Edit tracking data
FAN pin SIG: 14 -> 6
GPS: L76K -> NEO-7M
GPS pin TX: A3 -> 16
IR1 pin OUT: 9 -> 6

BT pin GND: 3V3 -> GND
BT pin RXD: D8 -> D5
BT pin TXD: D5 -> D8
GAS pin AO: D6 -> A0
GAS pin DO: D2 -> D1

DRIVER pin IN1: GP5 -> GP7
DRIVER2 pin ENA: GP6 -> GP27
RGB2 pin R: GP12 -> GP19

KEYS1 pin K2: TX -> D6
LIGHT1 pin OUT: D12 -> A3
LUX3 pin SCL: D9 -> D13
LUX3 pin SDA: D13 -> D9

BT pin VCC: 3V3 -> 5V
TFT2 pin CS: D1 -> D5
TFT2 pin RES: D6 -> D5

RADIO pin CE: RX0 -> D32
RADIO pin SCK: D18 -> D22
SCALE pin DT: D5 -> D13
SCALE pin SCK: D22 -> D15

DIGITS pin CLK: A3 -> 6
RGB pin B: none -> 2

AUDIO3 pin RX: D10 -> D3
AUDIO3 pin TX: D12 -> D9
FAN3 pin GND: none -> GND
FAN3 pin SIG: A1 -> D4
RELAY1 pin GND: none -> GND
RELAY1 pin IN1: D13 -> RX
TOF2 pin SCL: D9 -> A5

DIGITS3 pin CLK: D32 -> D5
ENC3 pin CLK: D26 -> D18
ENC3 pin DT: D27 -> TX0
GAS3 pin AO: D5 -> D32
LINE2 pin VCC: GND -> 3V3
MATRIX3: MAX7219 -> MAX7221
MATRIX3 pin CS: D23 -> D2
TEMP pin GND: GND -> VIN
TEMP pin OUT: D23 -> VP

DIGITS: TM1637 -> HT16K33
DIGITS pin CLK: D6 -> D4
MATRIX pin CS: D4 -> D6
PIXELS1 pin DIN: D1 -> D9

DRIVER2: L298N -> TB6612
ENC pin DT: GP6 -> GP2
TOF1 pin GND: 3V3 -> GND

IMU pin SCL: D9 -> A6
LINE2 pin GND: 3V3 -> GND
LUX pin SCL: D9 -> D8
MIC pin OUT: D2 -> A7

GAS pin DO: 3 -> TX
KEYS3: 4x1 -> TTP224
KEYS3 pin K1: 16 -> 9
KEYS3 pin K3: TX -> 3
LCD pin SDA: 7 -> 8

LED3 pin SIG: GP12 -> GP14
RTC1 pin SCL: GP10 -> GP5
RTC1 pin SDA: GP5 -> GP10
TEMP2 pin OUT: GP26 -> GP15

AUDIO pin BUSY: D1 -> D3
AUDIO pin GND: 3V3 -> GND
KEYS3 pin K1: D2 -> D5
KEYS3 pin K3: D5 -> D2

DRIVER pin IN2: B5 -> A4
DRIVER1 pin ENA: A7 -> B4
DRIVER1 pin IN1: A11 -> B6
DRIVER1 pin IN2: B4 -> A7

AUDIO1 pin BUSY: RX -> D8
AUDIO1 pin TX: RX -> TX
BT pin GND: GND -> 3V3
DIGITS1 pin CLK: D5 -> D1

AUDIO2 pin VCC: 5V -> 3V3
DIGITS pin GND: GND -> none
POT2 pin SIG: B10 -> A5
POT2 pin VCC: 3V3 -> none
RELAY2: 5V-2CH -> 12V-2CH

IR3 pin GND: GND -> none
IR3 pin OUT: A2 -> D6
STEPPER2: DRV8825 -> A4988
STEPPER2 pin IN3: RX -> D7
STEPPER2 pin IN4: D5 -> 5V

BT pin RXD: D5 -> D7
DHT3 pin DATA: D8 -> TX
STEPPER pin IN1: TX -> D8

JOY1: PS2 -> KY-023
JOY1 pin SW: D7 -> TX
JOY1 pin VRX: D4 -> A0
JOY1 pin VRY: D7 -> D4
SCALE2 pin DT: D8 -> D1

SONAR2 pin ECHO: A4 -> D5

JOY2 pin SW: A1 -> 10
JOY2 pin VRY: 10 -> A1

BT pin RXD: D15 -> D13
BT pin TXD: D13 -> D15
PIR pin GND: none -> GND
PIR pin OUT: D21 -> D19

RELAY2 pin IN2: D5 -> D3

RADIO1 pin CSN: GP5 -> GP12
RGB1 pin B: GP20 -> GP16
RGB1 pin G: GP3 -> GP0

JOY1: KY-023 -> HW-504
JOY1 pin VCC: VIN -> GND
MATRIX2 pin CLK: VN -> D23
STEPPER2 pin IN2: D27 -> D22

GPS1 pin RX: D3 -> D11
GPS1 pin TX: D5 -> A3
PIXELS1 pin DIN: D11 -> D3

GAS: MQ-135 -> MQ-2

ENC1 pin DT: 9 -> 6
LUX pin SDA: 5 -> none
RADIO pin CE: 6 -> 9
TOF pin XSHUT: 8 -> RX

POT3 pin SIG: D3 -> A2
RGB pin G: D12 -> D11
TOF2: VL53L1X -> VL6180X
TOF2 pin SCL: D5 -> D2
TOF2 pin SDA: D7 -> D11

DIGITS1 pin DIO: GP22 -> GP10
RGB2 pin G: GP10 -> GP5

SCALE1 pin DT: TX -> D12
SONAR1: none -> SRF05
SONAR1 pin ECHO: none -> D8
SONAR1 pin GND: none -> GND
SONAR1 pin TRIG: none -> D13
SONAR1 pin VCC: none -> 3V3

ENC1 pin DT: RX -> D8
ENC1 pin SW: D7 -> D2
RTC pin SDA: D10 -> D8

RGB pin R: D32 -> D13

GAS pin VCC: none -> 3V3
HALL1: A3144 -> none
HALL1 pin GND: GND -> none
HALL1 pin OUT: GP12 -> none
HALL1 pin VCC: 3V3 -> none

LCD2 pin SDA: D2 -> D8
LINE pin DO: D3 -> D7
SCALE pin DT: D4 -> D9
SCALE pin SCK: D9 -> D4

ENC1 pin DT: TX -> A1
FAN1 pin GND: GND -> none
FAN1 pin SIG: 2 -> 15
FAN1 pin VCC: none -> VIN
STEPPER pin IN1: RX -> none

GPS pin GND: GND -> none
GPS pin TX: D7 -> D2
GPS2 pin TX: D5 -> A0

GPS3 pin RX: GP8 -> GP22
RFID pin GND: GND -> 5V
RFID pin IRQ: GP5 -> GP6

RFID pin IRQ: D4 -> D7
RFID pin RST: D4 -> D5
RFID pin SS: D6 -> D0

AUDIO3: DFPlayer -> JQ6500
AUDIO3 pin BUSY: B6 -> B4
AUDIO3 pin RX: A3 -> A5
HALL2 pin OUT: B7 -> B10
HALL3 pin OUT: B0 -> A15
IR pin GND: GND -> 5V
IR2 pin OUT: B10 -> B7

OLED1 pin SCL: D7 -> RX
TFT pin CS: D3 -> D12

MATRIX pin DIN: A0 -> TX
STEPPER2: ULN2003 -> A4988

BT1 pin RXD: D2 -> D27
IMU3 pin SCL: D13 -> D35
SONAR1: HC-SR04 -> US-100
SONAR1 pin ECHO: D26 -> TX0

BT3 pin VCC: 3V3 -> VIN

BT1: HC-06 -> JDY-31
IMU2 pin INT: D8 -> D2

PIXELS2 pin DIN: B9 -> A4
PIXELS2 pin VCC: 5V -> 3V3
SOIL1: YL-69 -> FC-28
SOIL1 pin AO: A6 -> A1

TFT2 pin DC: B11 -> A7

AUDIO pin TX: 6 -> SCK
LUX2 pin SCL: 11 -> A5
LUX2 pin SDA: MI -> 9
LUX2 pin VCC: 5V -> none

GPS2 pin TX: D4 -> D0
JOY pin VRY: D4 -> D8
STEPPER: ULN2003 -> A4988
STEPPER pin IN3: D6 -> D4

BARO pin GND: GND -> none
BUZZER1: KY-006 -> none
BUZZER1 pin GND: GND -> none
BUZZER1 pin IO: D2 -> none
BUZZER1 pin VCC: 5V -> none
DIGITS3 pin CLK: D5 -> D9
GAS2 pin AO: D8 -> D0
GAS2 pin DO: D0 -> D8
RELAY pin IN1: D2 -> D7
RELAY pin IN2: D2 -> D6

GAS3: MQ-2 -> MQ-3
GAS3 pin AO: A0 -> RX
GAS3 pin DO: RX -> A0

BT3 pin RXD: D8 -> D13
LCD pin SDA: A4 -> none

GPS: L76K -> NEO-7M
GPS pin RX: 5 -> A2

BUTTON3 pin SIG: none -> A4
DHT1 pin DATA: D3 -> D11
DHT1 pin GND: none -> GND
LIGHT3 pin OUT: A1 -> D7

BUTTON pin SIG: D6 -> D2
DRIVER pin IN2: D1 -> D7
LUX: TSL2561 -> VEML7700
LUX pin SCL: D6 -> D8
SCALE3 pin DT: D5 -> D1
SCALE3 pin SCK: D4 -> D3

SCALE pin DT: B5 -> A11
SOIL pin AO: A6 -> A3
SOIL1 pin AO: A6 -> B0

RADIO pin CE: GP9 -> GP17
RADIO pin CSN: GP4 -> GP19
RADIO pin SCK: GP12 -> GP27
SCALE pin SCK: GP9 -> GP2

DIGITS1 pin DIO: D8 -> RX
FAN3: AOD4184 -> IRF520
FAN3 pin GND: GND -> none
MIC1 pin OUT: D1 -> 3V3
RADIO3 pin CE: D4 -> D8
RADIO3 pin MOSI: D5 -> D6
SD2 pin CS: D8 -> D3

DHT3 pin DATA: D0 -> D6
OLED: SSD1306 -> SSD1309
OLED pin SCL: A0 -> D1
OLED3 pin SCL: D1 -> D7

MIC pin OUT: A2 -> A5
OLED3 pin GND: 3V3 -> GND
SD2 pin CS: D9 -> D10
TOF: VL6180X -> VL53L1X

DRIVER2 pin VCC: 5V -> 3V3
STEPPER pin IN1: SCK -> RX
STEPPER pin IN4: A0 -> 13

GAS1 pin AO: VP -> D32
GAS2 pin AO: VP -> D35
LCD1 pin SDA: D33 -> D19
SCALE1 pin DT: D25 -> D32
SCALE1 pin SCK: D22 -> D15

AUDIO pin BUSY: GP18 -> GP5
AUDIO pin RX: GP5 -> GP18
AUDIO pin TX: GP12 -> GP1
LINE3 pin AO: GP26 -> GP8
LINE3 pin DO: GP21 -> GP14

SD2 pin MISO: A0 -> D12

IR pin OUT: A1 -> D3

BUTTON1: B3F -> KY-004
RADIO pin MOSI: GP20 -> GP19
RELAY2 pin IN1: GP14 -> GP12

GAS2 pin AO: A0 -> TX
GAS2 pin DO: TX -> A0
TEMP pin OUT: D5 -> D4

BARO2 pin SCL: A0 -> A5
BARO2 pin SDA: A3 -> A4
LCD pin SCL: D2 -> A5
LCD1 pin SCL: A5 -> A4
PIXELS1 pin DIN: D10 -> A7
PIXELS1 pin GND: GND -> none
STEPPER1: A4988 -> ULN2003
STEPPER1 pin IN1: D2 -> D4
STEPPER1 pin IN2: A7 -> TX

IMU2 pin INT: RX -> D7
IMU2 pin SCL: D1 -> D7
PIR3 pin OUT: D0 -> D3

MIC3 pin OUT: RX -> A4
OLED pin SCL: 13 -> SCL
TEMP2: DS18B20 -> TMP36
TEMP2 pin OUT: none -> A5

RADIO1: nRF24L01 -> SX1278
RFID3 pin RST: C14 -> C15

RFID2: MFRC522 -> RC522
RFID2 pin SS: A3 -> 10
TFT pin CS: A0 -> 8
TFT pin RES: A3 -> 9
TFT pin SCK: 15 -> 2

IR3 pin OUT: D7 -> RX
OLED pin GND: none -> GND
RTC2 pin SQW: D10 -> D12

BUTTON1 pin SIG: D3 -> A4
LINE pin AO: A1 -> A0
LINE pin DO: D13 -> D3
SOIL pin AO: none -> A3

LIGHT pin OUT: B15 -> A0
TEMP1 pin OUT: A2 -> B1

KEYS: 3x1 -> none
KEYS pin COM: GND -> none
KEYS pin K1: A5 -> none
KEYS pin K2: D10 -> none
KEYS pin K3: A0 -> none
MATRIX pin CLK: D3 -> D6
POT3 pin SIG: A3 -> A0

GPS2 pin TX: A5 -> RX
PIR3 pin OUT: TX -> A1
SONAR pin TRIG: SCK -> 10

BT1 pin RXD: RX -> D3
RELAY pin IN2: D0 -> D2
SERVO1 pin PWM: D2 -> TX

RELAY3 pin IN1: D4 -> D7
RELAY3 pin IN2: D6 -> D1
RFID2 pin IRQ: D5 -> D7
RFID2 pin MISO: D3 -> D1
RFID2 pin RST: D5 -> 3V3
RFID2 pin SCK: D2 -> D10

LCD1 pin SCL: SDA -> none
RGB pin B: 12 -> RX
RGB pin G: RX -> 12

EXERCISE REQUIREMENTS:
Nothing but an exact copy of the lines from the start of the entries through the line containing "DIGITS3 pin CLK: D32 -> D5" belongs in the response.

FINISHED TASK:
FAN pin SIG: 14 -> 6
GPS: L76K -> NEO-7M
GPS pin TX: A3 -> 16
IR1 pin OUT: 9 -> 6

BT pin GND: 3V3 -> GND
BT pin RXD: D8 -> D5
BT pin TXD: D5 -> D8
GAS pin AO: D6 -> A0
GAS pin DO: D2 -> D1

DRIVER pin IN1: GP5 -> GP7
DRIVER2 pin ENA: GP6 -> GP27
RGB2 pin R: GP12 -> GP19

KEYS1 pin K2: TX -> D6
LIGHT1 pin OUT: D12 -> A3
LUX3 pin SCL: D9 -> D13
LUX3 pin SDA: D13 -> D9

BT pin VCC: 3V3 -> 5V
TFT2 pin CS: D1 -> D5
TFT2 pin RES: D6 -> D5

RADIO pin CE: RX0 -> D32
RADIO pin SCK: D18 -> D22
SCALE pin DT: D5 -> D13
SCALE pin SCK: D22 -> D15

DIGITS pin CLK: A3 -> 6
RGB pin B: none -> 2

AUDIO3 pin RX: D10 -> D3
AUDIO3 pin TX: D12 -> D9
FAN3 pin GND: none -> GND
FAN3 pin SIG: A1 -> D4
RELAY1 pin GND: none -> GND
RELAY1 pin IN1: D13 -> RX
TOF2 pin SCL: D9 -> A5

DIGITS3 pin CLK: D32 -> D5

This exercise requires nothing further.